== Dataset records

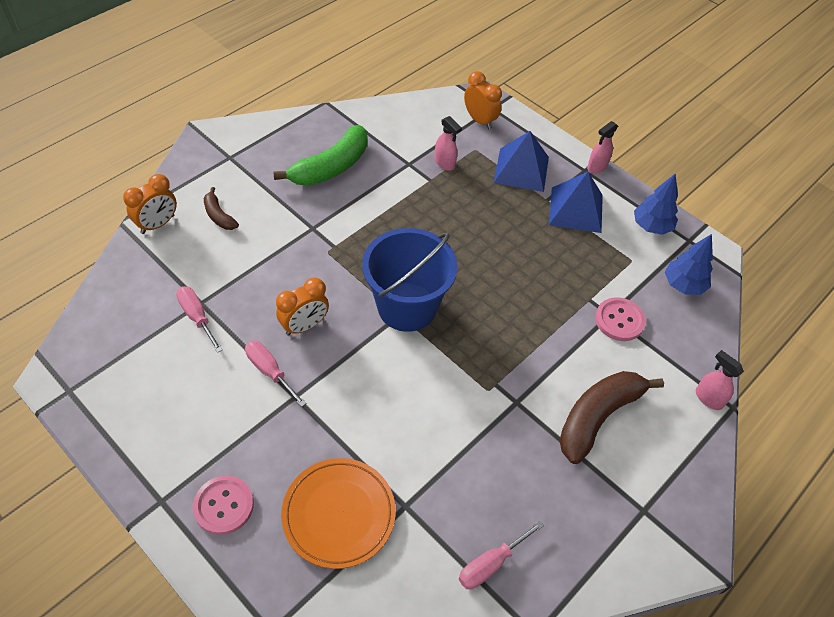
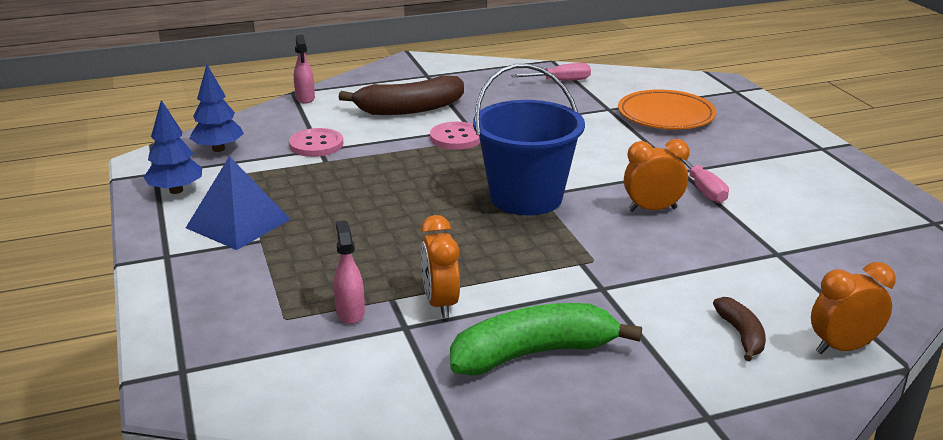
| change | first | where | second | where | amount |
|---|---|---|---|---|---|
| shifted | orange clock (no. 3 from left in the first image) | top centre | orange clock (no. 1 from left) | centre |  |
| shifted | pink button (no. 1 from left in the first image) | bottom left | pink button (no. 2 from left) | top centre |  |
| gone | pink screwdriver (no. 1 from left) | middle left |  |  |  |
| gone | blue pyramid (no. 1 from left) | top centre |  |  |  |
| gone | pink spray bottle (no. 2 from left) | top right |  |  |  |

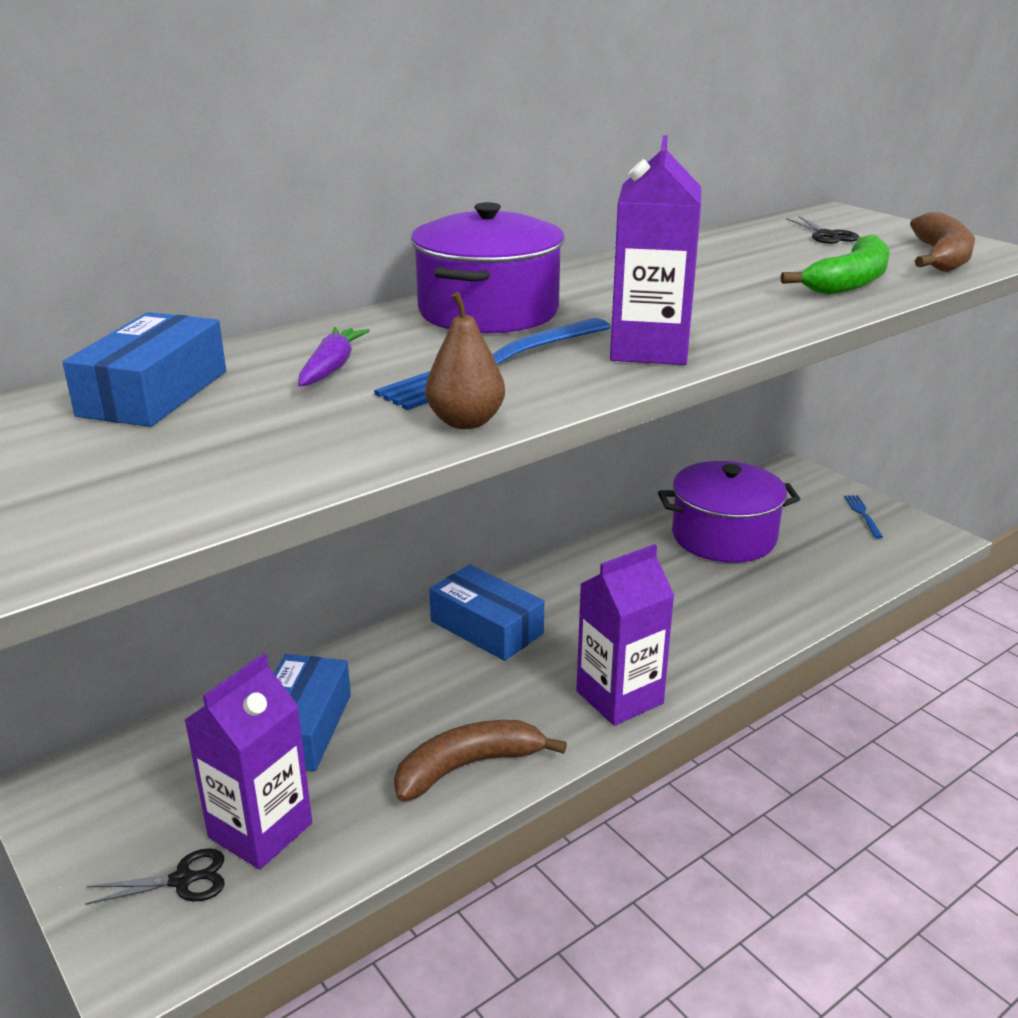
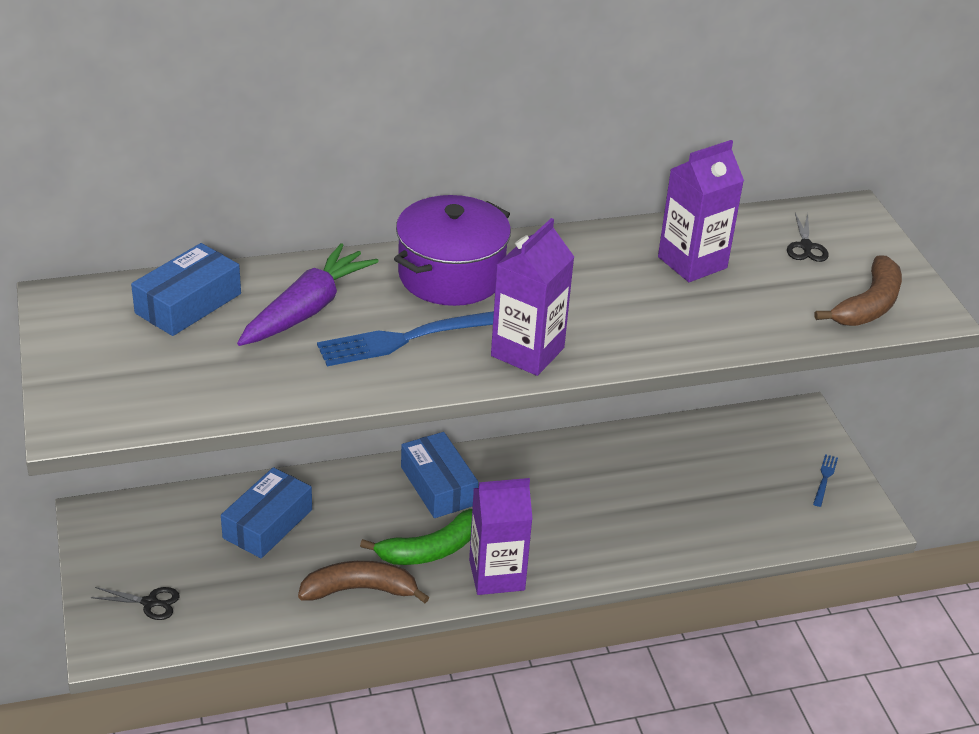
| change | first | where | second | where | amount |
|---|---|---|---|---|---|
| scaled | purple carrot | middle left |  | middle left | x1.81 |
| shifted | green banana | top right |  | bottom centre |  |
| shifted | purple carton (no. 1 from left in the first image) | bottom left | purple carton (no. 3 from left) | top right |  |
| gone | brown pear | centre |  |  |  |
| gone | purple pot (no. 2 from left) | middle right |  |  |  |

====

Print the data once more without any change, skipping each picture.

## Written reply:
| change | first | where | second | where | amount |
|---|---|---|---|---|---|
| shifted | orange clock (no. 3 from left in the first image) | top centre | orange clock (no. 1 from left) | centre |  |
| shifted | pink button (no. 1 from left in the first image) | bottom left | pink button (no. 2 from left) | top centre |  |
| gone | pink screwdriver (no. 1 from left) | middle left |  |  |  |
| gone | blue pyramid (no. 1 from left) | top centre |  |  |  |
| gone | pink spray bottle (no. 2 from left) | top right |  |  |  |

| change | first | where | second | where | amount |
|---|---|---|---|---|---|
| scaled | purple carrot | middle left |  | middle left | x1.81 |
| shifted | green banana | top right |  | bottom centre |  |
| shifted | purple carton (no. 1 from left in the first image) | bottom left | purple carton (no. 3 from left) | top right |  |
| gone | brown pear | centre |  |  |  |
| gone | purple pot (no. 2 from left) | middle right |  |  |  |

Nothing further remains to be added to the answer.